__WHAT IS REQUIRED__
Where does "RESET" appear in the data? Return each line that holds it.

__STUDY MATERIAL__

-.-.-

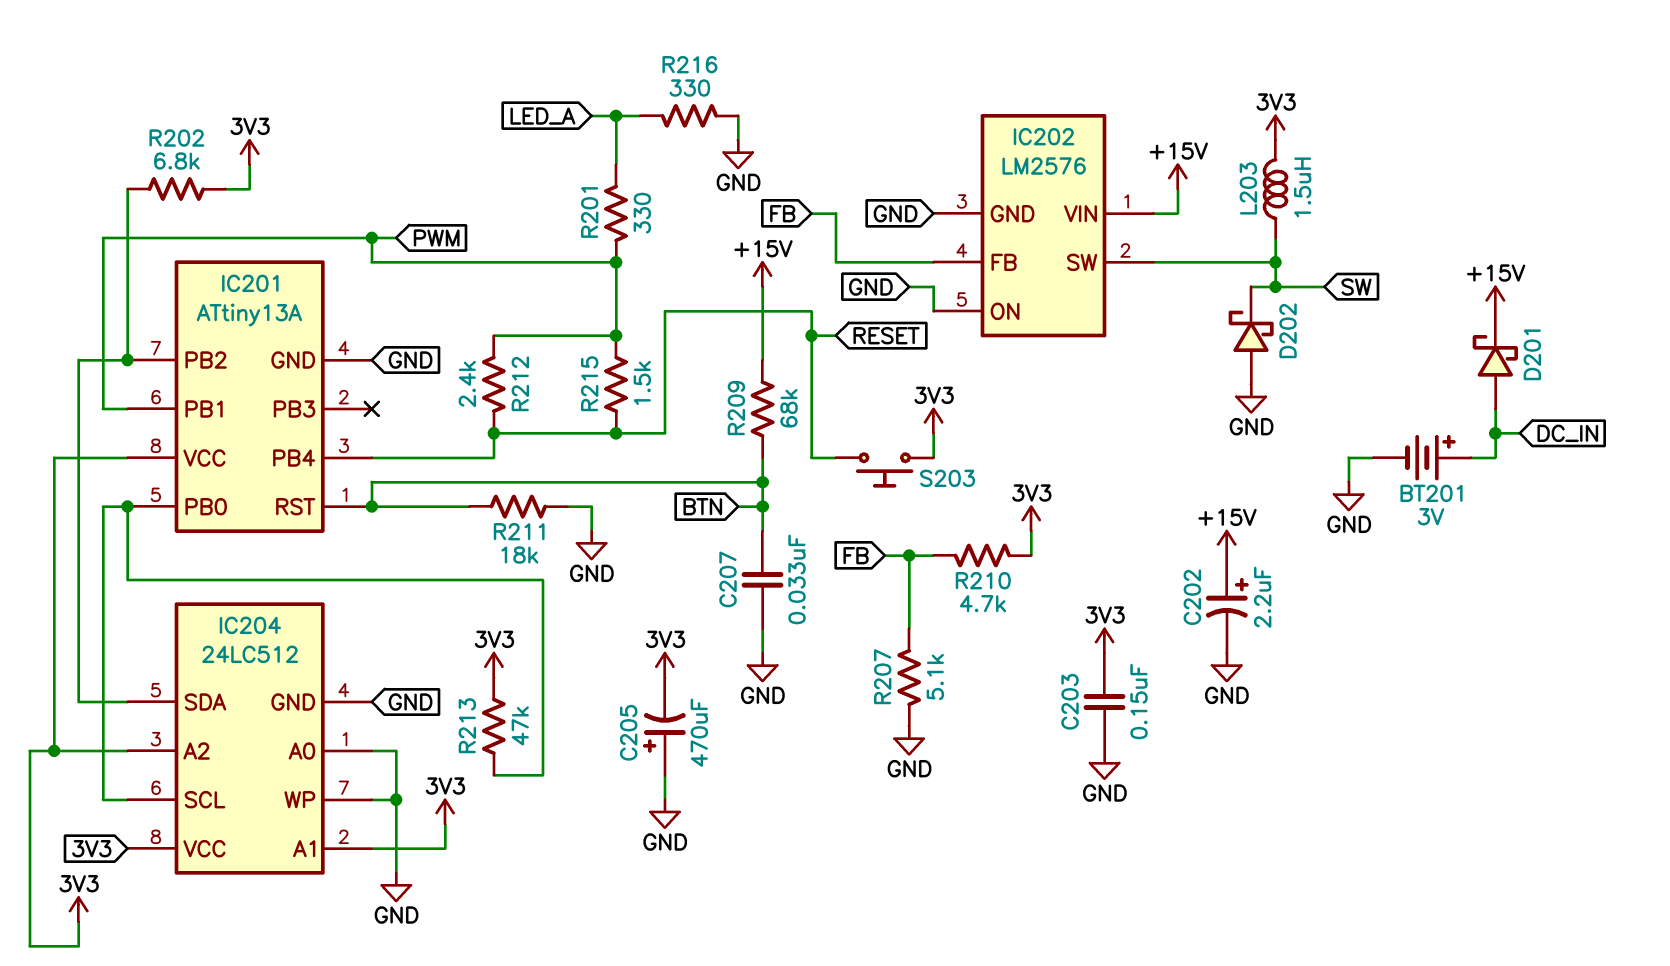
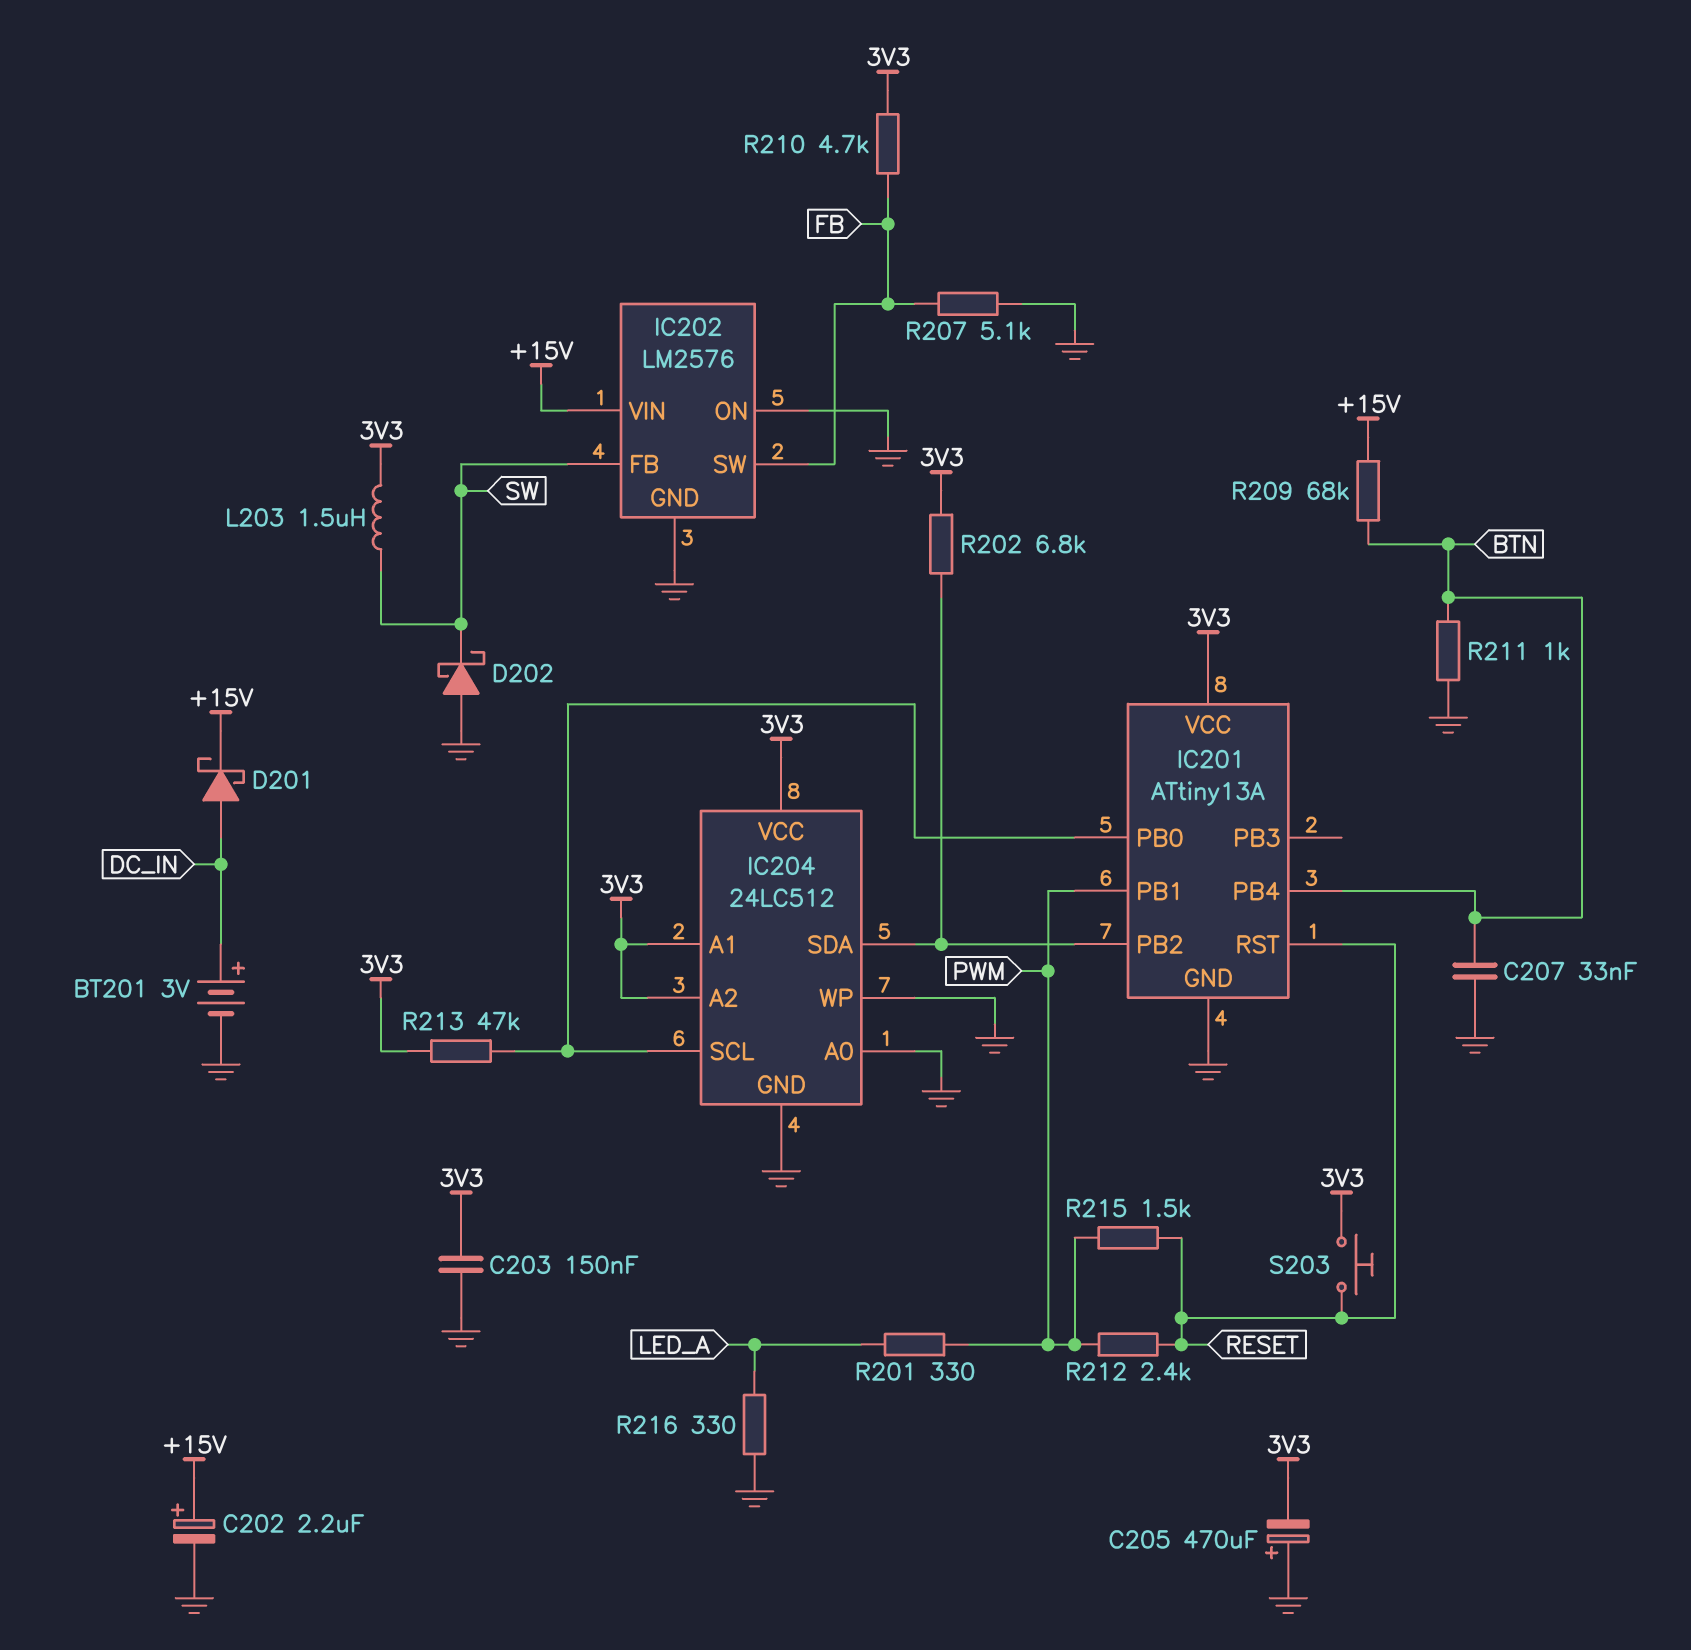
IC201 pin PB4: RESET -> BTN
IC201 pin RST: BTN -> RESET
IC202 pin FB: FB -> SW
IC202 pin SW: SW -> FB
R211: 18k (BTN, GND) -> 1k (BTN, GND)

-.-.-

__EXPECTED OUTPUT__
IC201 pin PB4: RESET -> BTN
IC201 pin RST: BTN -> RESET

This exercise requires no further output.